> [WORK TO BE COMPLETED]:
Using the listing that follows, filter out every line lacking the string "right" and return the rest.

--------

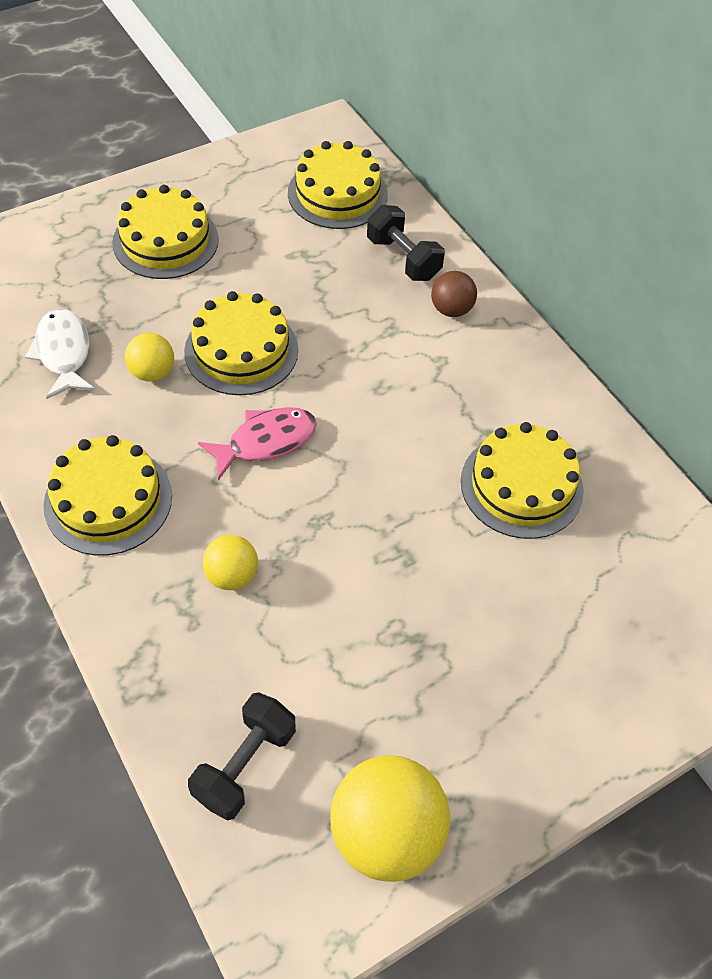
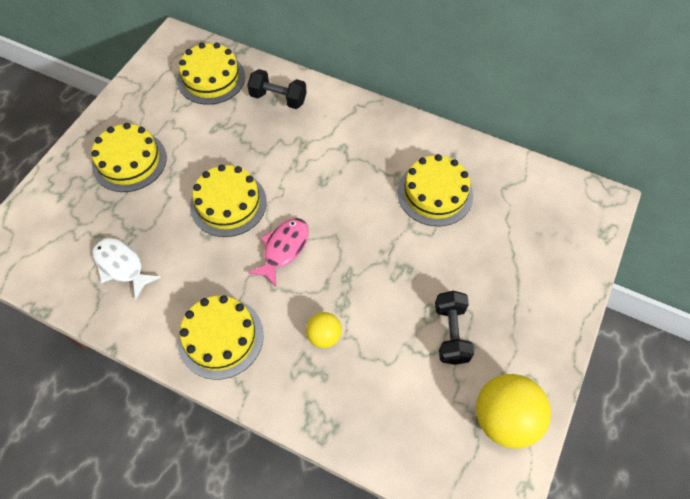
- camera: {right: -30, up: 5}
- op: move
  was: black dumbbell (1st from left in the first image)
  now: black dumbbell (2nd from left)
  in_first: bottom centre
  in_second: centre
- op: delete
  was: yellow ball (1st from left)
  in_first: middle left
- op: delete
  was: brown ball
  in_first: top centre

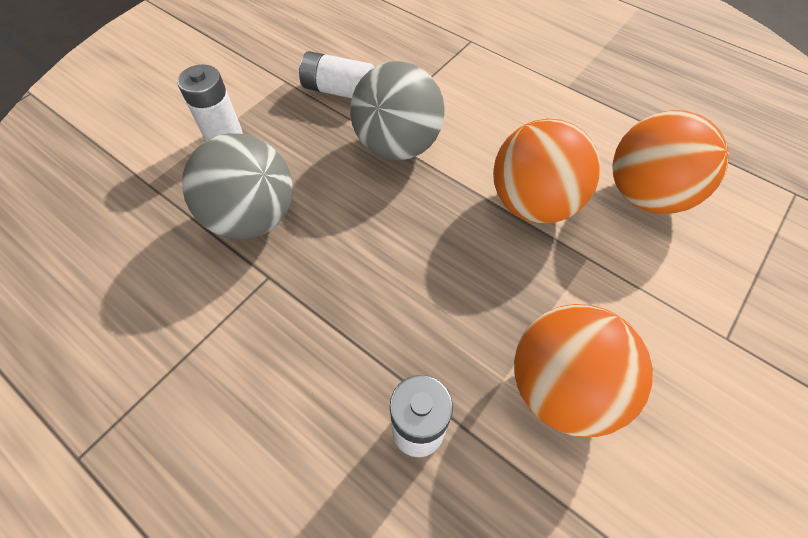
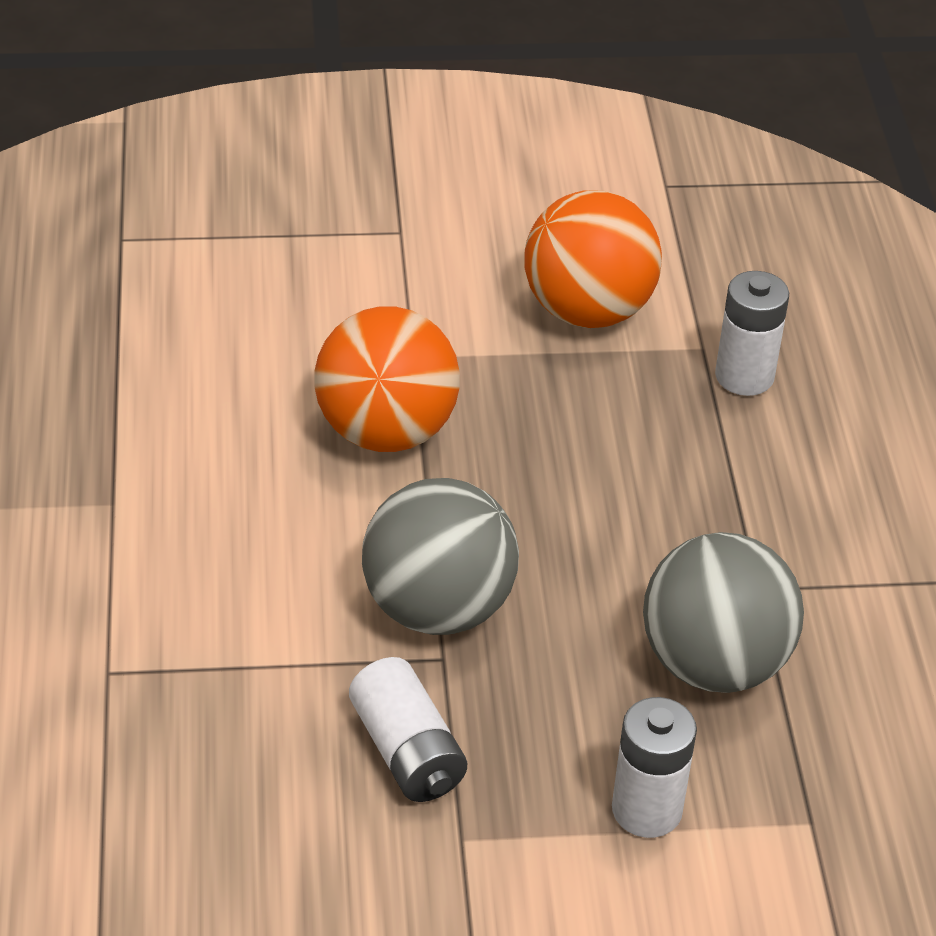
- camera: {right: -135, up: -15}
- op: delete
  was: orange ball (3rd from left)
  in_first: top right

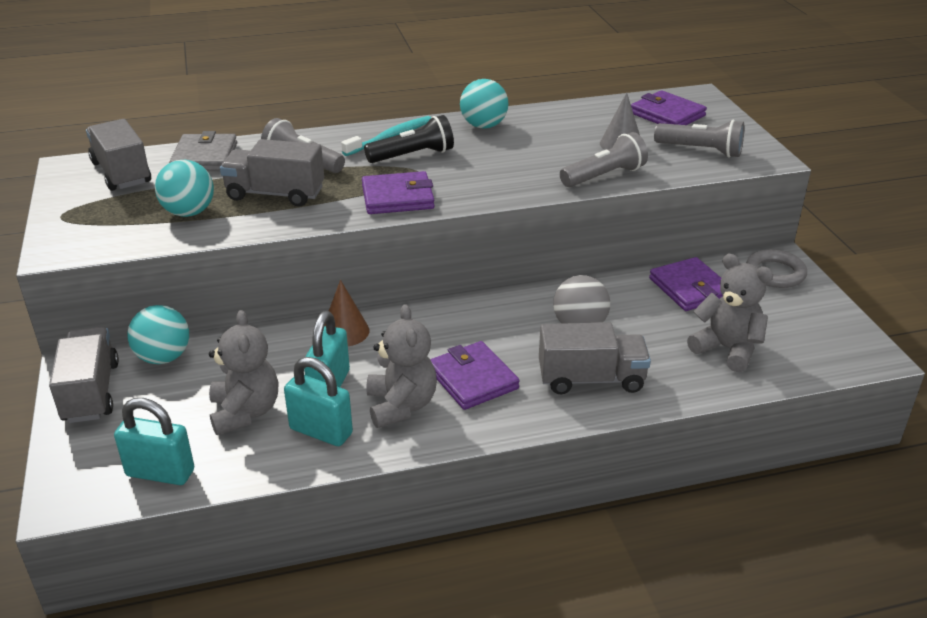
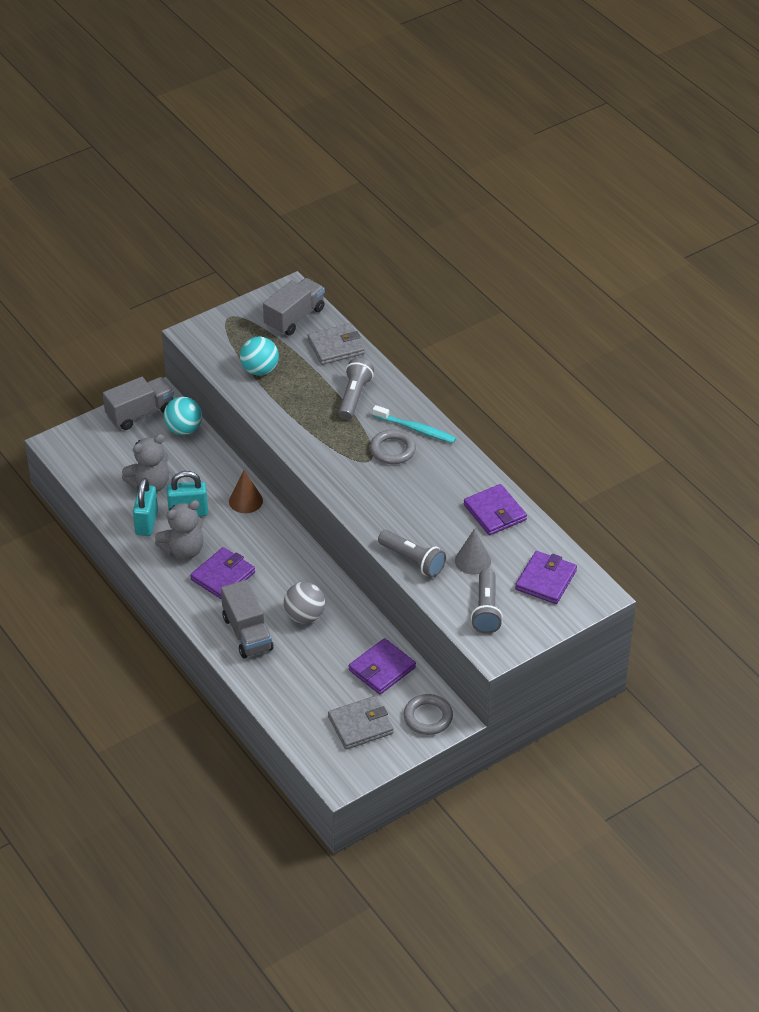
- camera: {right: 70, up: 10}
- op: insert
  now: grey wallet (2nd from left)
  in_second: bottom centre
- op: replace
  was: black flashlight
  now: grey ring (1st from left)
  in_first: top centre
  in_second: centre
- op: move
  was: purple wallet (1st from left in the first image)
  now: purple wallet (3rd from left)
  in_first: top centre
  in_second: centre
- op: delete
  was: turquoise padlock (1st from left)
  in_first: bottom left
- op: delete
  was: grey truck (3rd from left)
  in_first: top left
- op: delete
  was: turquoise ball (3rd from left)
  in_first: top centre
- op: delete
  was: grey teddy bear (3rd from left)
  in_first: middle right

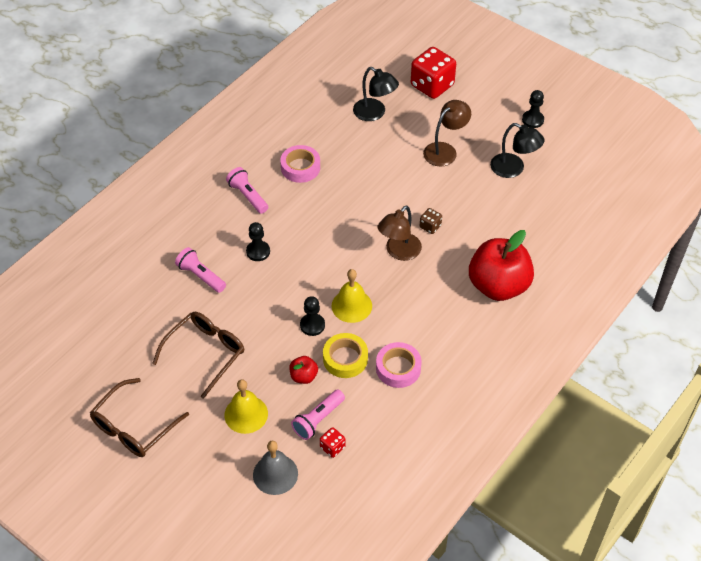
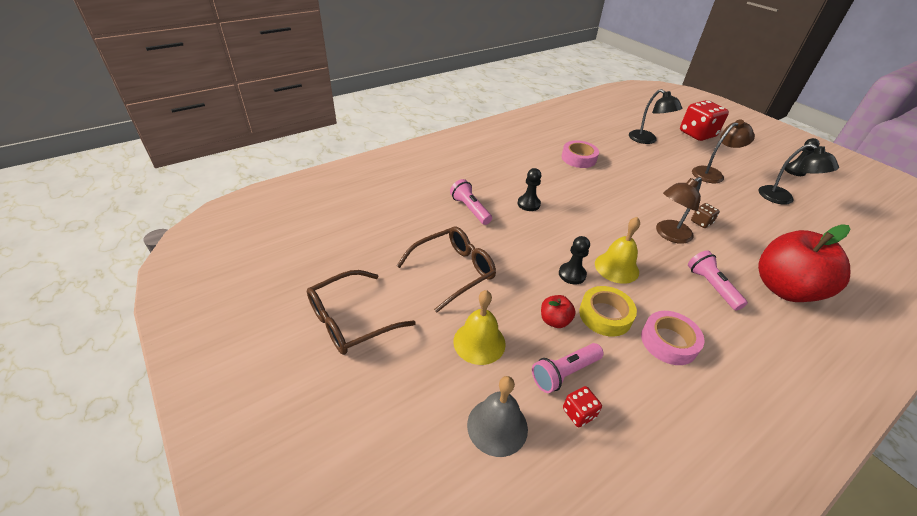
- camera: {right: 15, up: -10}
- op: move
  was: pink flashlight (2nd from left in the first image)
  now: pink flashlight (3rd from left)
  in_first: centre
  in_second: middle right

--------

> [SOLUTION]:
- camera: {right: -30, up: 5}
- camera: {right: -135, up: -15}
  in_first: top right
- camera: {right: 70, up: 10}
  in_first: middle right
- camera: {right: 15, up: -10}
  in_second: middle right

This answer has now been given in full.